:: Supplied material

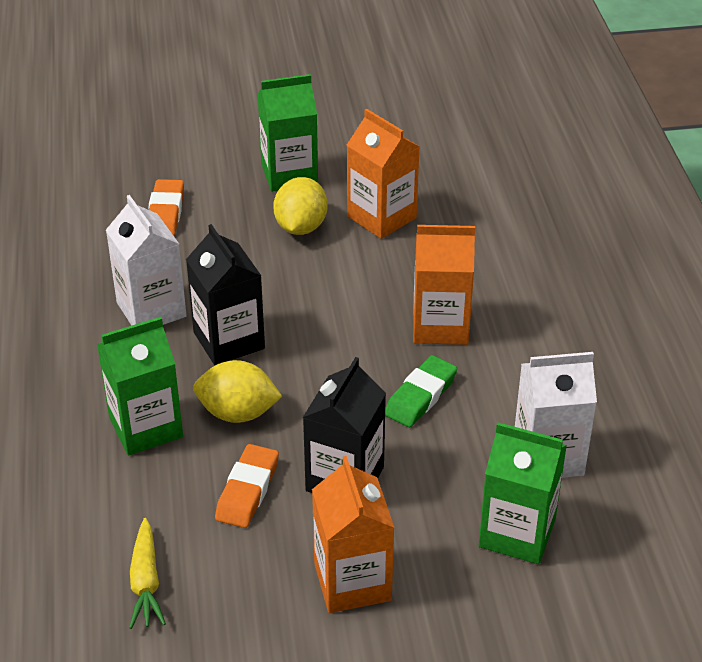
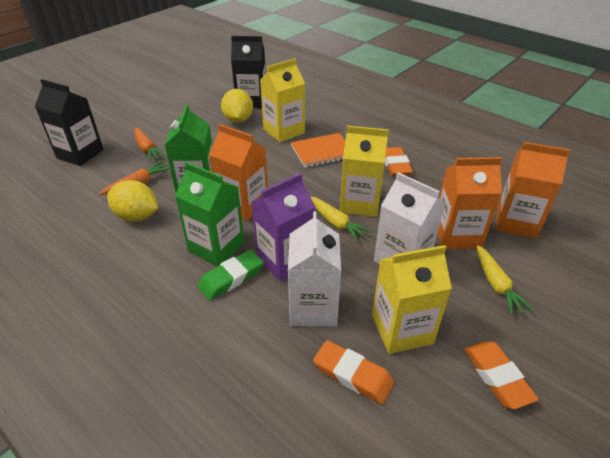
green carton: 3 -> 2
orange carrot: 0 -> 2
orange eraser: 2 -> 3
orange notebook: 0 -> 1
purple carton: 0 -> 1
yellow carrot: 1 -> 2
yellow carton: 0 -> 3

::::
:: Supplied material

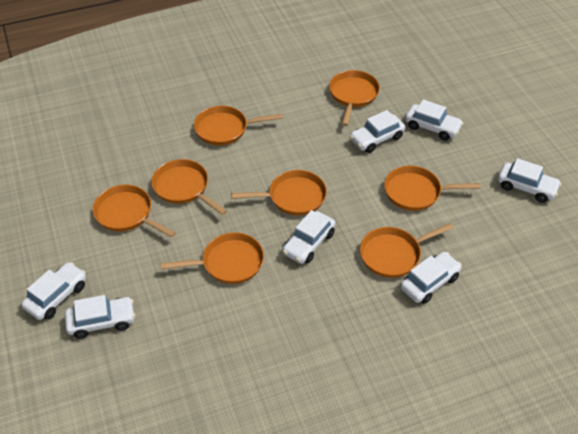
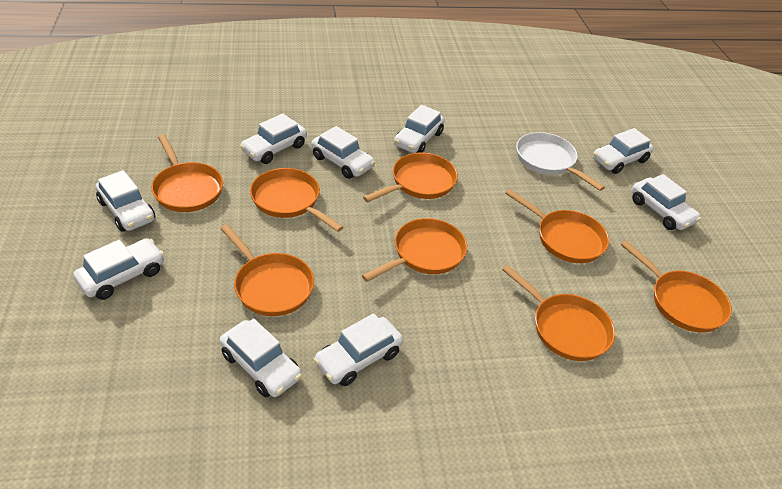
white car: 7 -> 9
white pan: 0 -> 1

::::

How to complete this task:
Everything in the material above from the line that has "orange eraser: 2 -> 3" through the line that has "yellow carton: 0 -> 3" must be duplicated exactly, with no other lines given.

Answer for this exercise:
orange eraser: 2 -> 3
orange notebook: 0 -> 1
purple carton: 0 -> 1
yellow carrot: 1 -> 2
yellow carton: 0 -> 3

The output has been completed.